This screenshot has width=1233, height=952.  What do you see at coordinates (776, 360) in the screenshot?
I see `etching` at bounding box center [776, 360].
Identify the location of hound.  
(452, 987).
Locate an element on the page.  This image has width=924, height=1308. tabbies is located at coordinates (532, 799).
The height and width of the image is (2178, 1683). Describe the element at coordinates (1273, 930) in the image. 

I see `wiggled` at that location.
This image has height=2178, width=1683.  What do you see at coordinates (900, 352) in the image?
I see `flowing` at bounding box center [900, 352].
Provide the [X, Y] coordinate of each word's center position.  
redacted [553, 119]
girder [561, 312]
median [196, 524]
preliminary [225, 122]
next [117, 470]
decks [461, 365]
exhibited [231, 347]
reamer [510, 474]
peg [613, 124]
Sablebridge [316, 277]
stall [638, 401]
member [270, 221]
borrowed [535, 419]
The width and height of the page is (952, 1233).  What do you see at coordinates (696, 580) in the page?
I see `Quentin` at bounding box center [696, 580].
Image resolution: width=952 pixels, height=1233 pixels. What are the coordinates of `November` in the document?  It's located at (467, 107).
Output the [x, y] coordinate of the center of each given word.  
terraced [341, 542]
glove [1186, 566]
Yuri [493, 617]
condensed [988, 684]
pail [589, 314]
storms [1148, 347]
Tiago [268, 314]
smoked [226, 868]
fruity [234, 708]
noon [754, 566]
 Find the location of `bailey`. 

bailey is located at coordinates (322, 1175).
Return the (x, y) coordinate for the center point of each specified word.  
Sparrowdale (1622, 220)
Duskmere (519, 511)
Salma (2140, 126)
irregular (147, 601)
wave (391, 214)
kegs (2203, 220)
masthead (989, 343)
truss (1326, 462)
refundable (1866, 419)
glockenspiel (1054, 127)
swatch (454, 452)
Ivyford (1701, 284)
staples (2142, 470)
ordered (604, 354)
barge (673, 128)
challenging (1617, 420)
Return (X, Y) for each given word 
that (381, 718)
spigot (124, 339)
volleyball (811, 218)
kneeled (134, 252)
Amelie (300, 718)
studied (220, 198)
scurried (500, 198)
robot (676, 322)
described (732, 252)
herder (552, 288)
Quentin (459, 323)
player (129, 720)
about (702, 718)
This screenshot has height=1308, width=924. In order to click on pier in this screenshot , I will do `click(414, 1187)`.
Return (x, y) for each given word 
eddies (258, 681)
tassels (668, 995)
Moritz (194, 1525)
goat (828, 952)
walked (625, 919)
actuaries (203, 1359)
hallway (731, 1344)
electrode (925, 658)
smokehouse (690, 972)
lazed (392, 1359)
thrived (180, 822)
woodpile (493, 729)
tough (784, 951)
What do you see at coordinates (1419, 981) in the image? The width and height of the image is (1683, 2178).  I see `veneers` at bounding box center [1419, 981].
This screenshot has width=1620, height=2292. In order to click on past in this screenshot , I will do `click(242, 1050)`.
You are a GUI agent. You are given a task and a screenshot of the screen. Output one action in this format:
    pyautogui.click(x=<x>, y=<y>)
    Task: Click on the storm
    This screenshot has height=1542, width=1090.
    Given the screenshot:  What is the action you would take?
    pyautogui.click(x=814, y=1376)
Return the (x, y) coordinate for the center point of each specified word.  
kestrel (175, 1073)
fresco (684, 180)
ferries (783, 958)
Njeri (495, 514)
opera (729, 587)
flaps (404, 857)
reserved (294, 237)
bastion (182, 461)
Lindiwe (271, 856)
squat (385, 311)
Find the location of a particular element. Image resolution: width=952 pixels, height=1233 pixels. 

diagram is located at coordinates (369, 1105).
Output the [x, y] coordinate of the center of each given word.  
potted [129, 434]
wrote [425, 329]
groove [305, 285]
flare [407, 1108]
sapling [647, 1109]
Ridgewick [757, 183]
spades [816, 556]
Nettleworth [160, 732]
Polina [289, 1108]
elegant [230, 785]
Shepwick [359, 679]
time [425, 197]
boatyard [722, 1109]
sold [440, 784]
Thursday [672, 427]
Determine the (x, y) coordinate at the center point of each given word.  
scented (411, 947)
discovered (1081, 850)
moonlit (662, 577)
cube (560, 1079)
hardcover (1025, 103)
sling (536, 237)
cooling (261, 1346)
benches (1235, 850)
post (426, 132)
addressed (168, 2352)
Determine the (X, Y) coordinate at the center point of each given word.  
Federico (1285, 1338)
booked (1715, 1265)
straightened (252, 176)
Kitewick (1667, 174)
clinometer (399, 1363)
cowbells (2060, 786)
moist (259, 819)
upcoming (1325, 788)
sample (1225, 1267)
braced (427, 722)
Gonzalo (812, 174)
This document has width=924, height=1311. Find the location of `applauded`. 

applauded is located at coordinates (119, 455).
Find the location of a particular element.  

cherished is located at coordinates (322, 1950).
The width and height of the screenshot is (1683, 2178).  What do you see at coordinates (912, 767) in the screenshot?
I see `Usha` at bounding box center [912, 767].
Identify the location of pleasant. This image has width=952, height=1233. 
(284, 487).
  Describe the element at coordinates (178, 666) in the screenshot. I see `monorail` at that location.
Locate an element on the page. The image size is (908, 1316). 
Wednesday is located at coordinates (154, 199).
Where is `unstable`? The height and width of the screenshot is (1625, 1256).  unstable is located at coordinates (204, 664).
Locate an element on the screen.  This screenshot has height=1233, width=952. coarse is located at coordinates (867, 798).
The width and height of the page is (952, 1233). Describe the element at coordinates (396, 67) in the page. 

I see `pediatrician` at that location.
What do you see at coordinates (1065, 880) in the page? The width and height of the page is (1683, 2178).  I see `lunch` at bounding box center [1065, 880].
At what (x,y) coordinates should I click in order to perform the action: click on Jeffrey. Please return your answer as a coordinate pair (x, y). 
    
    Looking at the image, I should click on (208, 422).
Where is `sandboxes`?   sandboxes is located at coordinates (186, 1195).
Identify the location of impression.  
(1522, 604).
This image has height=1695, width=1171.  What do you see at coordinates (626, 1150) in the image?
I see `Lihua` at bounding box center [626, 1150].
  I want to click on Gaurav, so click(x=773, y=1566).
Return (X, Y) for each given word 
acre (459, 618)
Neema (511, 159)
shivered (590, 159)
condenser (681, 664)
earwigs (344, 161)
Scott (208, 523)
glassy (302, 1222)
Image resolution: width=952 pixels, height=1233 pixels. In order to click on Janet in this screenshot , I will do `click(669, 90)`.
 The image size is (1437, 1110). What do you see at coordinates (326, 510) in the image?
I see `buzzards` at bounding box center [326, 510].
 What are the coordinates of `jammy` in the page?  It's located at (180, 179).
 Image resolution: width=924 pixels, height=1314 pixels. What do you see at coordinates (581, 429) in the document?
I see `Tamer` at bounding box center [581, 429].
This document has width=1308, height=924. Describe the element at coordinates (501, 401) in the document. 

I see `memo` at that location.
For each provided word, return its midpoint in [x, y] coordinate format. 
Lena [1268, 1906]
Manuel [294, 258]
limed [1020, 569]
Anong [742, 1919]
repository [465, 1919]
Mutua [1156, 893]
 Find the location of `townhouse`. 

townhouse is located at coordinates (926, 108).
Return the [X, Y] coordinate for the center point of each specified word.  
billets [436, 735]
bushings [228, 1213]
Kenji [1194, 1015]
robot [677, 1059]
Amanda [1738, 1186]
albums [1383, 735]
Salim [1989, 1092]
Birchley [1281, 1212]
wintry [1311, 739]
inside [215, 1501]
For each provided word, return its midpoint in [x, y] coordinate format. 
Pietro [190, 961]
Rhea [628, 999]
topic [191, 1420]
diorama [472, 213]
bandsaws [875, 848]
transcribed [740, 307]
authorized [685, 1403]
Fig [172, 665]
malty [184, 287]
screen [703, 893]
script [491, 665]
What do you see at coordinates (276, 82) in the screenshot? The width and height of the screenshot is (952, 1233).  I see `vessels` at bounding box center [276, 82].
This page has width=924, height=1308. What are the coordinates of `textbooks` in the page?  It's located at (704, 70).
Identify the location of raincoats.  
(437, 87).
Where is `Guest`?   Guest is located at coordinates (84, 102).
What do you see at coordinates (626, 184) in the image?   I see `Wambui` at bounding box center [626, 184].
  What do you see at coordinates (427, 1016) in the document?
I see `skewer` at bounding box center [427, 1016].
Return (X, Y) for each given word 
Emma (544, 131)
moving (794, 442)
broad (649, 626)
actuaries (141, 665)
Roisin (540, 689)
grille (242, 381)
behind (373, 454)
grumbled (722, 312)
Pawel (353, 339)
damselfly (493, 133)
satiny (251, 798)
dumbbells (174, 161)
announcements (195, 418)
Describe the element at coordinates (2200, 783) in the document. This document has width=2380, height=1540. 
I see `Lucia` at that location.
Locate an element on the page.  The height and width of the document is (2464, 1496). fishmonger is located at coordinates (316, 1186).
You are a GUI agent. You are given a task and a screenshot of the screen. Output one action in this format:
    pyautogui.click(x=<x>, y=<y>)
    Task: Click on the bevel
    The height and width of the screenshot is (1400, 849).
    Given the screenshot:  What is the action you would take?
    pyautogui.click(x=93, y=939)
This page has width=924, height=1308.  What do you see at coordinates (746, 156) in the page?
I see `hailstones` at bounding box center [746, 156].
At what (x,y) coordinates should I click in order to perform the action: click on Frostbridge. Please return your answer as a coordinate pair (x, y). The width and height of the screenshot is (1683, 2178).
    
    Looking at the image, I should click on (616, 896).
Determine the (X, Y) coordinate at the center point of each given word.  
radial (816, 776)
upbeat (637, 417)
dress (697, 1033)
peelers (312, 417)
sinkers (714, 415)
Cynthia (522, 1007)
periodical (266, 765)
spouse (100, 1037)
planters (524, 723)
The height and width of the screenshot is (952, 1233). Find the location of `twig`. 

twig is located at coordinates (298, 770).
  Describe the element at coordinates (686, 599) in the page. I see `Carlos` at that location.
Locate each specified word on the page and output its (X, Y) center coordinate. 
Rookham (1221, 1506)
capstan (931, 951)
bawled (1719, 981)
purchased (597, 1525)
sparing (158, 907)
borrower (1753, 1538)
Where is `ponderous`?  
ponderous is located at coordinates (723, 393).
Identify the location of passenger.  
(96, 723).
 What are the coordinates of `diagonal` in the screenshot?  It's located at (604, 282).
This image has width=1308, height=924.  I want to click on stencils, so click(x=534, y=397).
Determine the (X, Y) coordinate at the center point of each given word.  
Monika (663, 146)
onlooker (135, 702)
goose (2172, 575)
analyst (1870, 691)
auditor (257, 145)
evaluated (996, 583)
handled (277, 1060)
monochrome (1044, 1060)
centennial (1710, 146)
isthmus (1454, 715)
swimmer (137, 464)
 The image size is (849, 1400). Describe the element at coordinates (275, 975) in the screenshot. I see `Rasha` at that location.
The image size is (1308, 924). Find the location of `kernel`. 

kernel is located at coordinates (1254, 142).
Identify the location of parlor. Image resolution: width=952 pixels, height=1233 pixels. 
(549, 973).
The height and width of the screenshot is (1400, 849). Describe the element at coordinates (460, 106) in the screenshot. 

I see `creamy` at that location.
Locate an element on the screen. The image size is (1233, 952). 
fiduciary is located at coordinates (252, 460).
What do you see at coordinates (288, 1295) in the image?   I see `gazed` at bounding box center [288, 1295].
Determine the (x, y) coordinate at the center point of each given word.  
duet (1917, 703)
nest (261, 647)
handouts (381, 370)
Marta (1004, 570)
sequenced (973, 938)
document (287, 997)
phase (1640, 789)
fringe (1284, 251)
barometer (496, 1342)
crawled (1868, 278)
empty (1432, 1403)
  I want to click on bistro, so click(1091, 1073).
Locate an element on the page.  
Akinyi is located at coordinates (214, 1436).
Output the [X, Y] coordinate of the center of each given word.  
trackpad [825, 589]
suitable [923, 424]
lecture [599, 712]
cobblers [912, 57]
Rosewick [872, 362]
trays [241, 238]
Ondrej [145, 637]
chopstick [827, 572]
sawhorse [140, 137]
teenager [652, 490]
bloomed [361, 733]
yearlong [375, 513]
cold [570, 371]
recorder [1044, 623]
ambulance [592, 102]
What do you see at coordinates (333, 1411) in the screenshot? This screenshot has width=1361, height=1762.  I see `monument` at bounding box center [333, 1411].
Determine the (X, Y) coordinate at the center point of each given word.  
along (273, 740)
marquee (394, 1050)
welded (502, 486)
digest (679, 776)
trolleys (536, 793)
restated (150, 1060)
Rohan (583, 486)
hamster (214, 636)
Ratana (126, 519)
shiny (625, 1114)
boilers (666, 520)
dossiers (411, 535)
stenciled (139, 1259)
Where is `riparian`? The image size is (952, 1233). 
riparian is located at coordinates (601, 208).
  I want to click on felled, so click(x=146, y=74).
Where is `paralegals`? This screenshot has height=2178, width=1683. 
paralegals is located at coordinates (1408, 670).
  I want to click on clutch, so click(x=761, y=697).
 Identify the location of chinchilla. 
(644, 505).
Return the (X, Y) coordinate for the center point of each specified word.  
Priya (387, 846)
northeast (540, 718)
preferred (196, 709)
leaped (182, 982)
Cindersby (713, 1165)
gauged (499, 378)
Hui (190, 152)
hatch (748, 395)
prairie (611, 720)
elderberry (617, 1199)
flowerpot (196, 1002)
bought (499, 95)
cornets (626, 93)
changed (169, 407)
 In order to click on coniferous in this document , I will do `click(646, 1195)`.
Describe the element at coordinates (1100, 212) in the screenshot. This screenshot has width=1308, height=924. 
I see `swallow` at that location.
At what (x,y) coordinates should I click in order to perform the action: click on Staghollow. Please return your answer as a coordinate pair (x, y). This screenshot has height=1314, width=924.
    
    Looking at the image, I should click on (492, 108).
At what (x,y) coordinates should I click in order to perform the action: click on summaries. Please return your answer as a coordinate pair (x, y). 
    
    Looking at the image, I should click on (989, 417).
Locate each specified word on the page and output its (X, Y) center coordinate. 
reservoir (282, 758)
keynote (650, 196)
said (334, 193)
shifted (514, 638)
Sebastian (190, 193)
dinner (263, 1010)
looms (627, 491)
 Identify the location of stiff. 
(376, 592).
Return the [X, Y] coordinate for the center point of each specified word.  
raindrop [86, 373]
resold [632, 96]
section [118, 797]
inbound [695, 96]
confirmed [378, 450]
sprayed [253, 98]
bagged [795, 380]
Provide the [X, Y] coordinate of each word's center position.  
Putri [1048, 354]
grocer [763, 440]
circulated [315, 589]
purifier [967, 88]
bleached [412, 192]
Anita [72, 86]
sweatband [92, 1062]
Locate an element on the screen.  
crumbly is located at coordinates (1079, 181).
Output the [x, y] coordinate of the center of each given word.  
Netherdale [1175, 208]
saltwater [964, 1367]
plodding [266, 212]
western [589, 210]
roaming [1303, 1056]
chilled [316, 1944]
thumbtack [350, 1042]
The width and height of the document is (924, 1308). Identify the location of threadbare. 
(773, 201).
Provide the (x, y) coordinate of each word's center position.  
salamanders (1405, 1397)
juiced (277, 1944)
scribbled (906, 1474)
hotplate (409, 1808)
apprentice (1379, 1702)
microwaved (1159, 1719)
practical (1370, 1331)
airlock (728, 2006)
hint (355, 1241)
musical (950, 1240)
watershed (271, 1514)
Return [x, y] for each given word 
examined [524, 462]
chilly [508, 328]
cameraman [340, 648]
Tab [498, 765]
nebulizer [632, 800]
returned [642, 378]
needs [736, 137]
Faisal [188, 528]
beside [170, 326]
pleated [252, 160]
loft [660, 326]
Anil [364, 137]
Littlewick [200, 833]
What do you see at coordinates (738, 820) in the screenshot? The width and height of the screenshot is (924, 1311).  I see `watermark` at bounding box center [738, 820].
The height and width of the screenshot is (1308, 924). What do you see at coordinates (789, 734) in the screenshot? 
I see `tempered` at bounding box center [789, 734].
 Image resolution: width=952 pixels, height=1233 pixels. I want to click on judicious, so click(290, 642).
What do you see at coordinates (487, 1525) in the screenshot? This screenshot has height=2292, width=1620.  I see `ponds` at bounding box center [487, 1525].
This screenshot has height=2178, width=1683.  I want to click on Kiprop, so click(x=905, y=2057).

----

Shift every coordinate in the answers up by 9 across the stretch of the material above from the line containing "time [425, 197]" through the line containing "Gonzalo (812, 174)". Write out only those lines, the request lines included, with each answer number raised by 9.

time [434, 206]
boatyard [731, 1118]
sold [449, 793]
Thursday [681, 436]
Determine the (x, y) coordinate at the center point of each given word.  
scented (420, 956)
discovered (1090, 859)
moonlit (671, 586)
cube (569, 1088)
hardcover (1034, 112)
sling (545, 246)
cooling (270, 1355)
benches (1244, 859)
post (435, 141)
addressed (177, 2361)
Determine the (X, Y) coordinate at the center point of each given word.  
Federico (1294, 1347)
booked (1724, 1274)
straightened (261, 185)
Kitewick (1676, 183)
clinometer (408, 1372)
cowbells (2069, 795)
moist (268, 828)
upcoming (1334, 797)
sample (1234, 1276)
braced (436, 731)
Gonzalo (821, 183)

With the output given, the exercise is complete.